## WORK TASK
In the records, each line holding "none" must be reported.

________

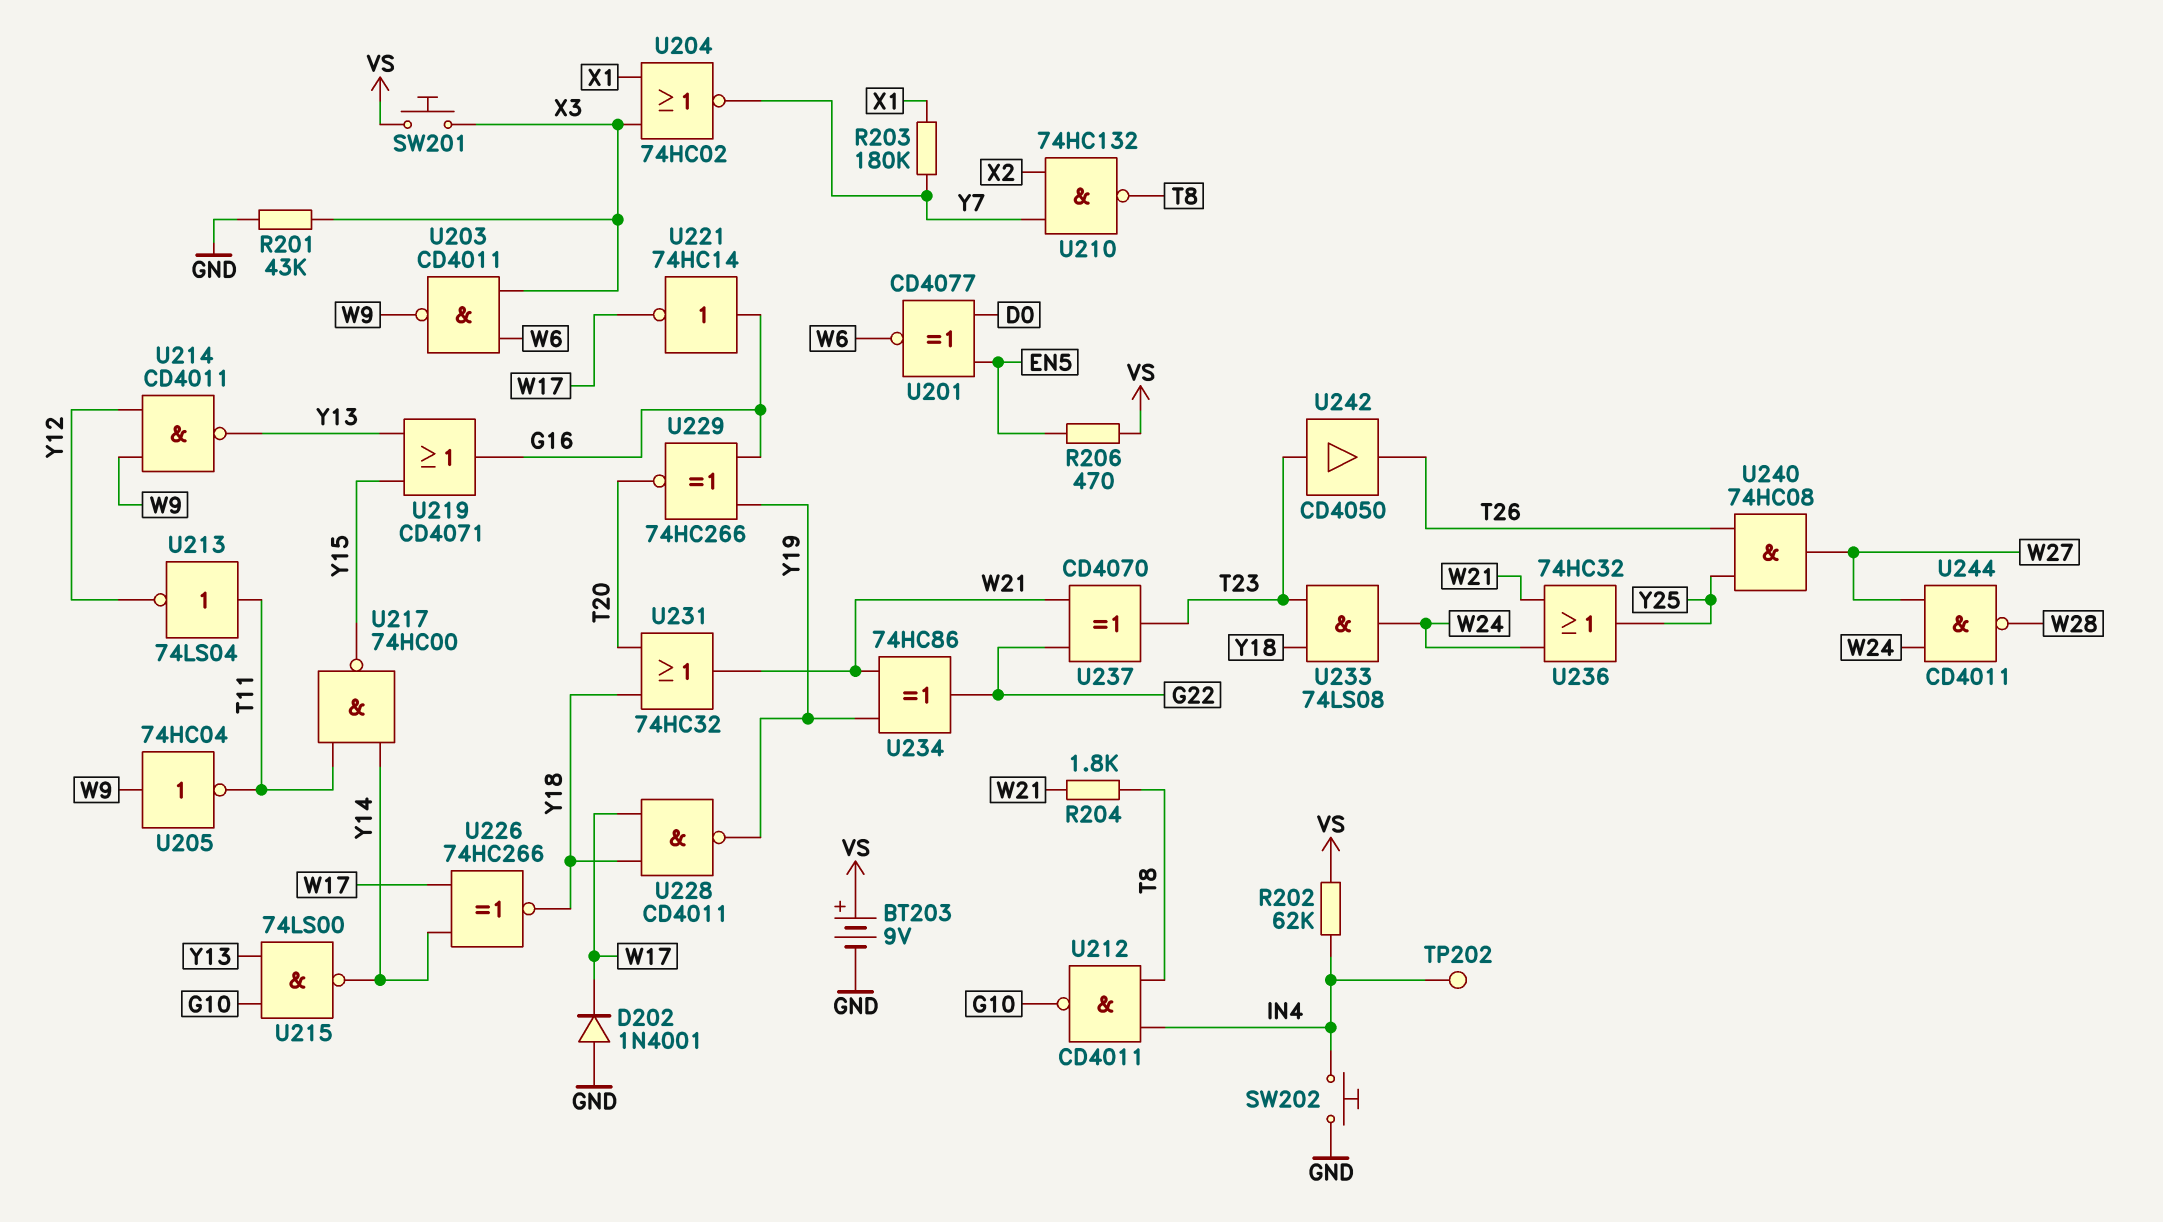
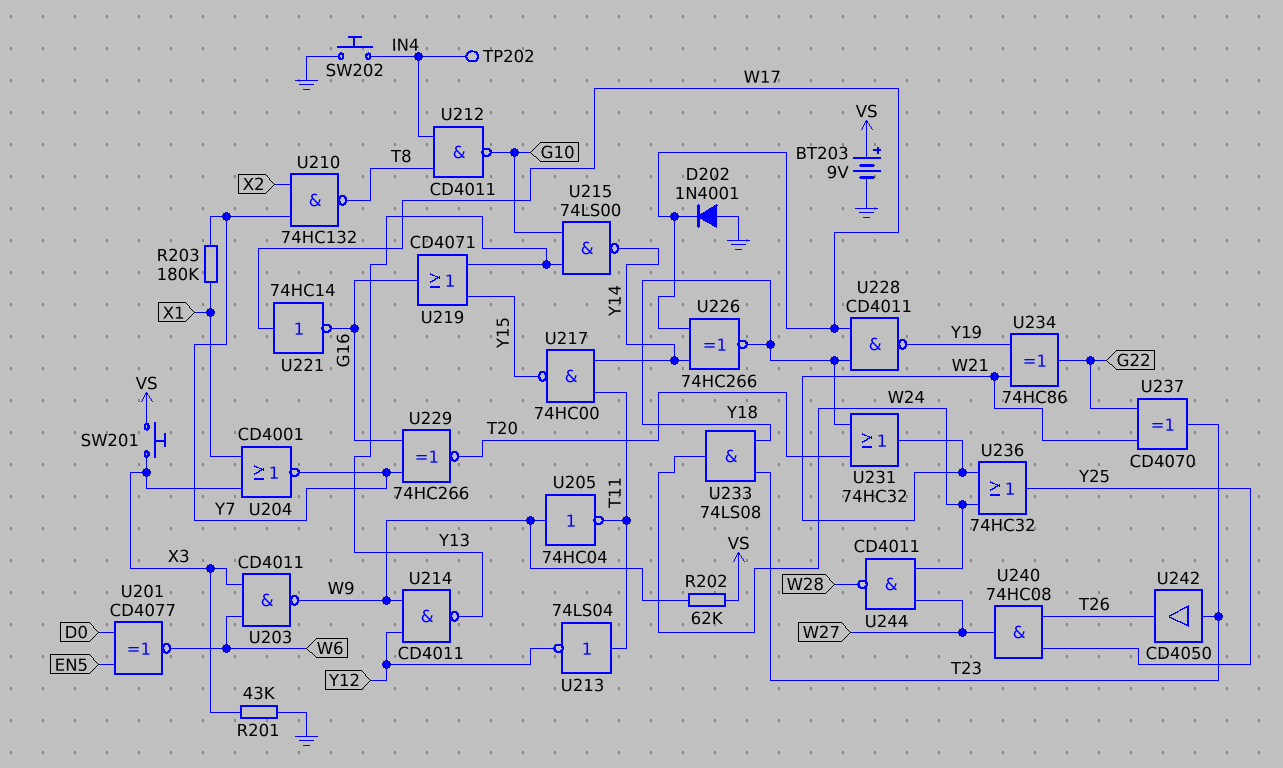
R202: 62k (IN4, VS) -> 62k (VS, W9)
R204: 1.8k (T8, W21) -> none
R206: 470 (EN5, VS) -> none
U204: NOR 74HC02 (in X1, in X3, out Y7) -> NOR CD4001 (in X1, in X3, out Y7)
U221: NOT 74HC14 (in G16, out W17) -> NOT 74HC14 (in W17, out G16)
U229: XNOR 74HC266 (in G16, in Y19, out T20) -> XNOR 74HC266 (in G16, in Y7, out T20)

________

## EXERCISE RESULT
R204: 1.8k (T8, W21) -> none
R206: 470 (EN5, VS) -> none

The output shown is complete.